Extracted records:
========================================

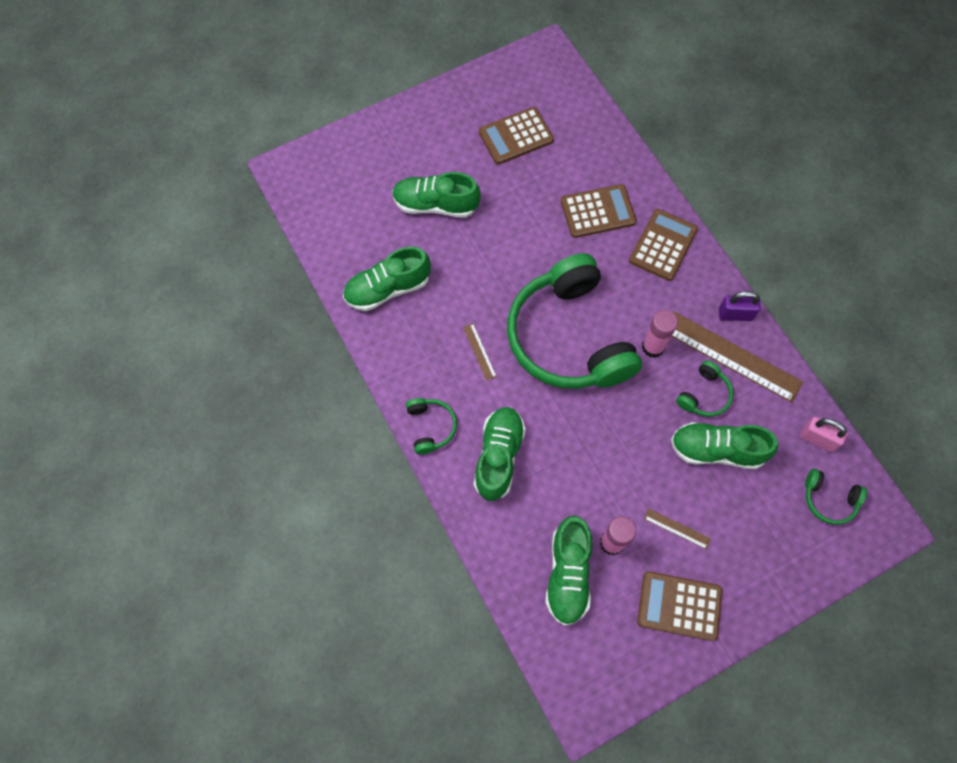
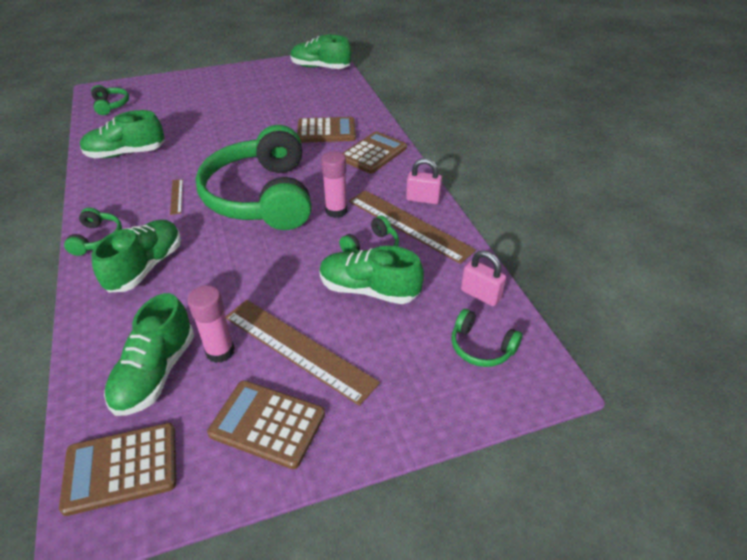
camera: 10 degrees right, 25 degrees down
green shoe [392,172,481,218] -> green shoe moved to [290,35,351,69]
brown calculator [479,107,554,165] -> brown calculator moved to [59,423,176,516]
brown ruler [644,509,711,549] -> brown ruler [225,300,380,406], size x2.30
purple padlock [719,291,761,321] -> pink padlock [406,158,442,204]
none -> green headphones [91,85,129,115]

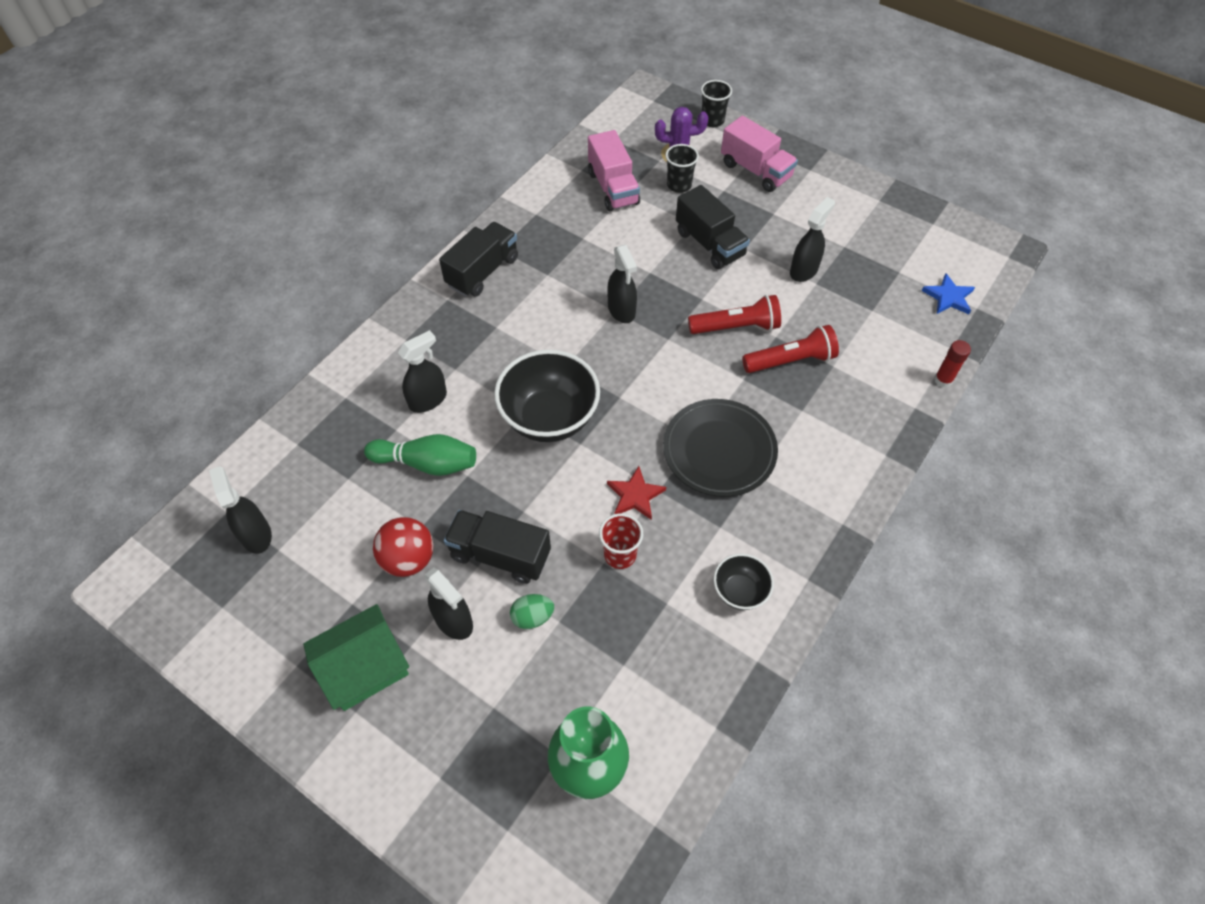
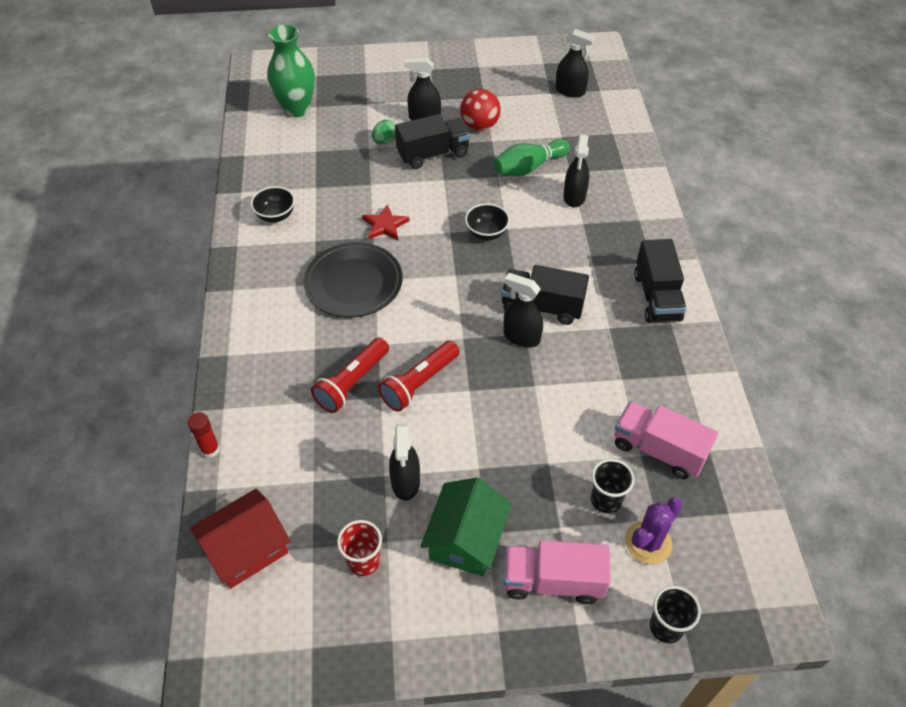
camera: 140 degrees right, 5 degrees down
green house [303,604,409,711] -> green house moved to [420,477,511,576]
black bowl [494,350,600,442] -> black bowl [465,203,510,241], size x0.52
red cup [599,513,643,569] -> red cup moved to [337,520,382,576]
black truck [676,185,750,269] -> black truck moved to [501,265,589,325]
blue star [922,273,975,314] -> red house [190,489,291,589]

========================================

How to complete this task |
Could you give the number of lines in the entries that contain the string "camera"? Only the number, please.

Written answer |
2